[SUPPLIED INFORMATION Boundary: Start]
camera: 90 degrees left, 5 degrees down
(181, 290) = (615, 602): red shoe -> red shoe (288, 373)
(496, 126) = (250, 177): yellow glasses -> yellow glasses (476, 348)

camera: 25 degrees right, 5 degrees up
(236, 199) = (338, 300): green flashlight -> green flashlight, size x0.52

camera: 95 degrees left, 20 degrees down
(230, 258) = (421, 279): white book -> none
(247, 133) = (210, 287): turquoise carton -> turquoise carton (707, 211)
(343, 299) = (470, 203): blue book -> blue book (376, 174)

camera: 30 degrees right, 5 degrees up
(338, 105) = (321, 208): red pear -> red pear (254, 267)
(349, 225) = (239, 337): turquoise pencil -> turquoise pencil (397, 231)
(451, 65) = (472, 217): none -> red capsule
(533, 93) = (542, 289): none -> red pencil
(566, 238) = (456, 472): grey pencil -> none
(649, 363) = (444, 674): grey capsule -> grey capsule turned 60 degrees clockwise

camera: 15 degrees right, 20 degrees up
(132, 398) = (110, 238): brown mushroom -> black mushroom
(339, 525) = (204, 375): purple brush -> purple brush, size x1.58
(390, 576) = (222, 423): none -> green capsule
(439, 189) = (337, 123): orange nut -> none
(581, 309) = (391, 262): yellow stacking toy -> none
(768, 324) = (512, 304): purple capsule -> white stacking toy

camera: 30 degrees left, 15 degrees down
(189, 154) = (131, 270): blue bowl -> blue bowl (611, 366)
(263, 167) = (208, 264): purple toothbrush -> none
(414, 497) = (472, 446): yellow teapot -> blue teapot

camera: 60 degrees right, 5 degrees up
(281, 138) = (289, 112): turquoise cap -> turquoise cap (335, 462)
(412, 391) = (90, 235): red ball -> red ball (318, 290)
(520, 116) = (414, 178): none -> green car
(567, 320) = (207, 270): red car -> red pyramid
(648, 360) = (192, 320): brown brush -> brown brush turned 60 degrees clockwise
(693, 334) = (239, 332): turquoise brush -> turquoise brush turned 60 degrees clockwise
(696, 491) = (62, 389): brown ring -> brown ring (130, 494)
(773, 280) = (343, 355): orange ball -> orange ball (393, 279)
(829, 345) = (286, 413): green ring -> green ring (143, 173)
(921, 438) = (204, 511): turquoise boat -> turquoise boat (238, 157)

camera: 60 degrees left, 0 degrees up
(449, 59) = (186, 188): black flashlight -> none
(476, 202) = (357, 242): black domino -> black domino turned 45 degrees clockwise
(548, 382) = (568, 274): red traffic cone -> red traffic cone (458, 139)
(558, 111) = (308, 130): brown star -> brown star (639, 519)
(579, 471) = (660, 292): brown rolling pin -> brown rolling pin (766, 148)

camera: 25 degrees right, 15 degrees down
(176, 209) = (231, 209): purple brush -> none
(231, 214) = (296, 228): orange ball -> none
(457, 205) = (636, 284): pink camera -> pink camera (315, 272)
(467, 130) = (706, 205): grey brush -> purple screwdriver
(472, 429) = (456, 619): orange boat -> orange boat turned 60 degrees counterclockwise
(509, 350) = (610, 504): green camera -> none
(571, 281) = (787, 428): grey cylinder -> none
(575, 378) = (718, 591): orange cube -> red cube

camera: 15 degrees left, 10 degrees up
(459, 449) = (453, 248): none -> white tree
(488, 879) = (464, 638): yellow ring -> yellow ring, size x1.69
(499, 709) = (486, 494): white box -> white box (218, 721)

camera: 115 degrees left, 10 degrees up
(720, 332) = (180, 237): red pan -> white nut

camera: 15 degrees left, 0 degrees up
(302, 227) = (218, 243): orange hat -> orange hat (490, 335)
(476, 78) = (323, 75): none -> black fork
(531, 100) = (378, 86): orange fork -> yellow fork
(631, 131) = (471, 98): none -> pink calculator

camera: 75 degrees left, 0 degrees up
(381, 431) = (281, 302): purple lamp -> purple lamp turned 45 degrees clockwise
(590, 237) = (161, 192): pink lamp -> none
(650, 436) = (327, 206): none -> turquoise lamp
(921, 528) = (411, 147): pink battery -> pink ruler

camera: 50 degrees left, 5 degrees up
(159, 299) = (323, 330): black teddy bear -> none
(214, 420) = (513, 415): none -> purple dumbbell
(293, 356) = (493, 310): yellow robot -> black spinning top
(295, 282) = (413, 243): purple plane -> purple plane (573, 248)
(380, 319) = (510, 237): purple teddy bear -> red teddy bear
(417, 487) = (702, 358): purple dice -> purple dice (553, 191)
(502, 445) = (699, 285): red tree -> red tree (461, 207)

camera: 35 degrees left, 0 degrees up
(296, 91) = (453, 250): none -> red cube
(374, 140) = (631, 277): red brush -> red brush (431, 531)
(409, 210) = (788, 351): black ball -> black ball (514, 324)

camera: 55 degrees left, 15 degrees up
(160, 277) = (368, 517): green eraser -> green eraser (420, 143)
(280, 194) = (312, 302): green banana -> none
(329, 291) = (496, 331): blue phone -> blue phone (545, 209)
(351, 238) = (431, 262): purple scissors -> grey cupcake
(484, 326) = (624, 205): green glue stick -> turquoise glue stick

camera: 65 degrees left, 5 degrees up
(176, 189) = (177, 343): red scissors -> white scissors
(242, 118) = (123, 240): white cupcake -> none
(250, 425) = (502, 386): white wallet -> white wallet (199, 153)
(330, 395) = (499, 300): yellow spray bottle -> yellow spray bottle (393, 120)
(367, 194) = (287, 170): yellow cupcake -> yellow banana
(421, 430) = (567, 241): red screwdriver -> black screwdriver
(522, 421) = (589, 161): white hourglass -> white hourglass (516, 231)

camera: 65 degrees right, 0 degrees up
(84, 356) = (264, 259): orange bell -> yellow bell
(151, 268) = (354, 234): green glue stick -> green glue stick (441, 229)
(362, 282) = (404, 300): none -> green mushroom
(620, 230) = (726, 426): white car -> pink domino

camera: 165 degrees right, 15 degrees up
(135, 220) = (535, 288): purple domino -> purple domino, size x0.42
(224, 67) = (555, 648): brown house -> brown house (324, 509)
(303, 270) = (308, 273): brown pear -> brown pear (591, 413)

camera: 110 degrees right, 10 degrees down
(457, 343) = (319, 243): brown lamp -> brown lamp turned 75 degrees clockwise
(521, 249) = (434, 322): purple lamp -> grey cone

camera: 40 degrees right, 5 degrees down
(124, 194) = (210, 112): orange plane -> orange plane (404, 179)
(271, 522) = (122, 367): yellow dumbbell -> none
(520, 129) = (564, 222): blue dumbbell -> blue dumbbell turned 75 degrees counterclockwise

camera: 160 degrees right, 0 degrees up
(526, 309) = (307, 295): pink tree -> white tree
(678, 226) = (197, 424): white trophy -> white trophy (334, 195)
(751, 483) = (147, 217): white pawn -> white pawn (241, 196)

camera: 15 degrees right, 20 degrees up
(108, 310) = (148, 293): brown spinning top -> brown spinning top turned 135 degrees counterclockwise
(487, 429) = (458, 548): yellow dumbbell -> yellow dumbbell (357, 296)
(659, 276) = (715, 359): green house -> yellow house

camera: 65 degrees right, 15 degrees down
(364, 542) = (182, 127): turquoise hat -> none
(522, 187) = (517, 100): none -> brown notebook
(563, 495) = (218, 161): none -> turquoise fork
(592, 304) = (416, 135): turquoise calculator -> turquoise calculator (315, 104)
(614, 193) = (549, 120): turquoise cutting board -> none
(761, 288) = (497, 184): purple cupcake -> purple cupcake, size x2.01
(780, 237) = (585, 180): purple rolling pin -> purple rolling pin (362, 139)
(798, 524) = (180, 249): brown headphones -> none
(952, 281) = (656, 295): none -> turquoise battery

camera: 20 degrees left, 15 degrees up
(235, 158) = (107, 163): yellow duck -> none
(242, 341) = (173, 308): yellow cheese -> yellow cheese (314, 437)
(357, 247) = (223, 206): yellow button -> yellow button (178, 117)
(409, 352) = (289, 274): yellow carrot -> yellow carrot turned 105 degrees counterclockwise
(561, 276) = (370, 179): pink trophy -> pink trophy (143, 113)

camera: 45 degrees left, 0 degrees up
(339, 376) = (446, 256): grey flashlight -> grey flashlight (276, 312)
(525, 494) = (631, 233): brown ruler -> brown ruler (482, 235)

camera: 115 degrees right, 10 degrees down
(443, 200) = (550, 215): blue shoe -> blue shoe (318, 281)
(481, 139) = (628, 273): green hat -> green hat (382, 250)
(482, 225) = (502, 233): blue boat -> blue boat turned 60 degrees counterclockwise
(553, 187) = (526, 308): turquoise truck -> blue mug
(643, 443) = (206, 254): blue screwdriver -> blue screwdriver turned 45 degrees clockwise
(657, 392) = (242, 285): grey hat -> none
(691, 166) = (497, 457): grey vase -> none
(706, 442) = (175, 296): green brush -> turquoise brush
[SUPPLIED INFORMATION Boundary: End]
* WHAT THIS TASK INVOLVES: Given the data above, transcribe exactly the lines from the one containing "(620, 230) = (726, 426): white" down to the one containing "(124, 194) = (210, 112): orange", and no others.

* SOLUTION TO THE PROBLEM:
(620, 230) = (726, 426): white car -> pink domino

camera: 165 degrees right, 15 degrees up
(135, 220) = (535, 288): purple domino -> purple domino, size x0.42
(224, 67) = (555, 648): brown house -> brown house (324, 509)
(303, 270) = (308, 273): brown pear -> brown pear (591, 413)

camera: 110 degrees right, 10 degrees down
(457, 343) = (319, 243): brown lamp -> brown lamp turned 75 degrees clockwise
(521, 249) = (434, 322): purple lamp -> grey cone

camera: 40 degrees right, 5 degrees down
(124, 194) = (210, 112): orange plane -> orange plane (404, 179)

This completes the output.